Exercise details: Go through the records and filter out every line lacking the word "none"; copy the lines that remain.

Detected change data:
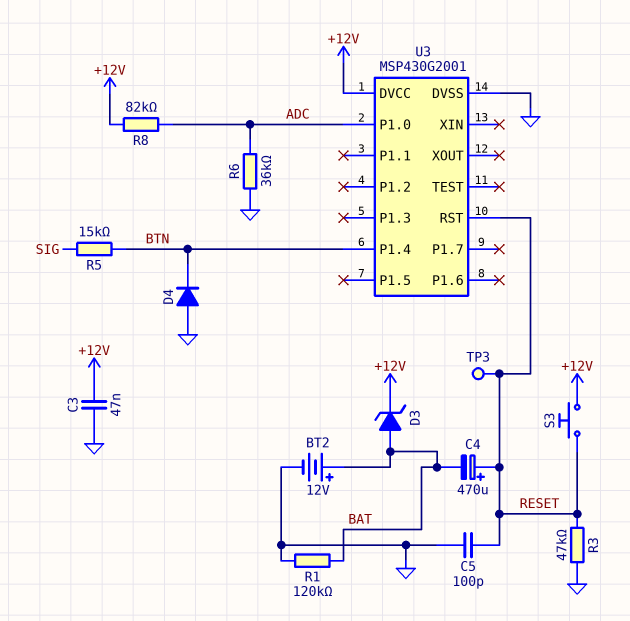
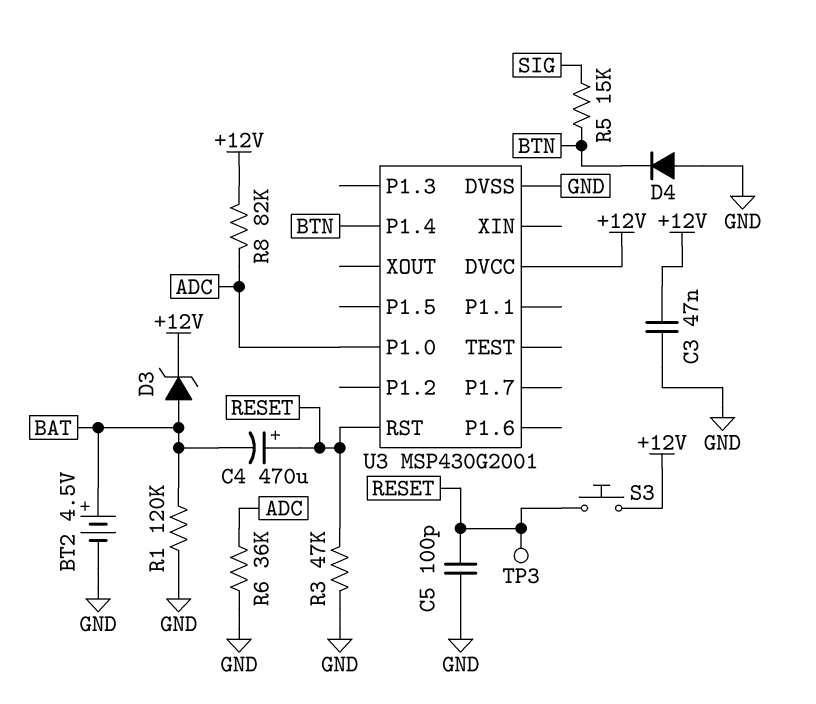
BT2: 12V (plus BAT, minus GND) -> 4.5V (plus BAT, minus GND)

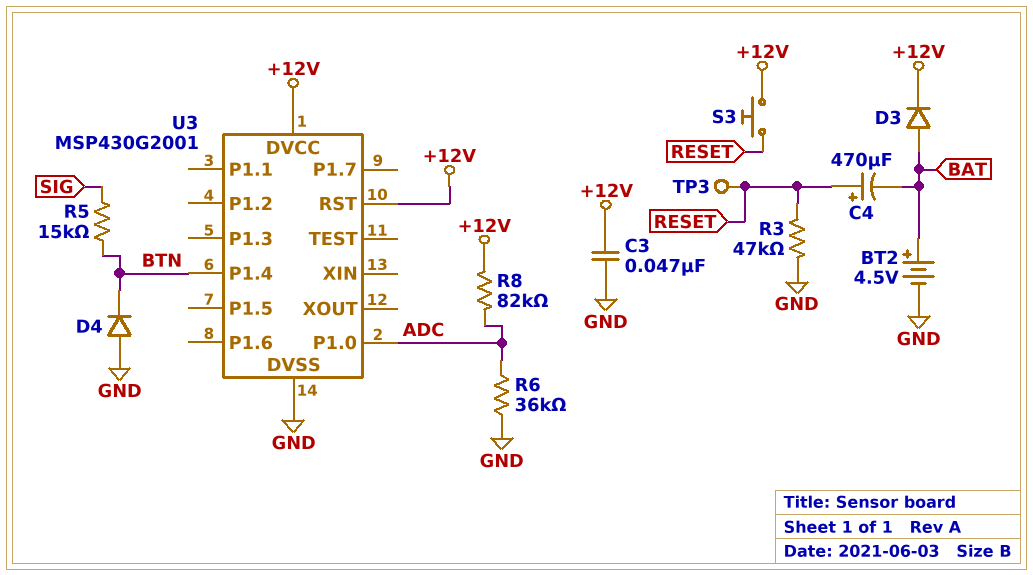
C5: 100pF (GND, RESET) -> none
D3: zener (A BAT, K +12V) -> diode (A BAT, K +12V)
R1: 120k (BAT, GND) -> none
U3 pin RST: RESET -> +12V

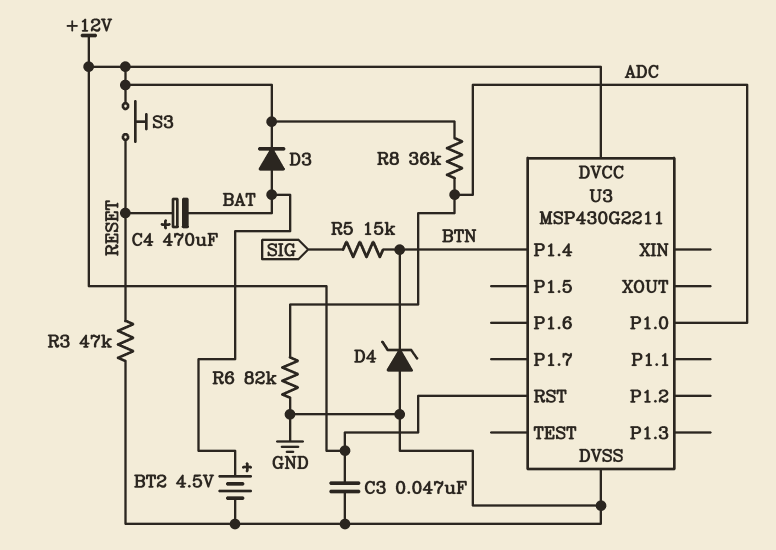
D4: diode (A GND, K BTN) -> zener (A GND, K BTN)
R6: 36k (ADC, GND) -> 82k (ADC, GND)
R8: 82k (+12V, ADC) -> 36k (+12V, ADC)
TP3: test point (RESET) -> none
U3: MSP430G2001 -> MSP430G2211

Response area:
C5: 100pF (GND, RESET) -> none
R1: 120k (BAT, GND) -> none
TP3: test point (RESET) -> none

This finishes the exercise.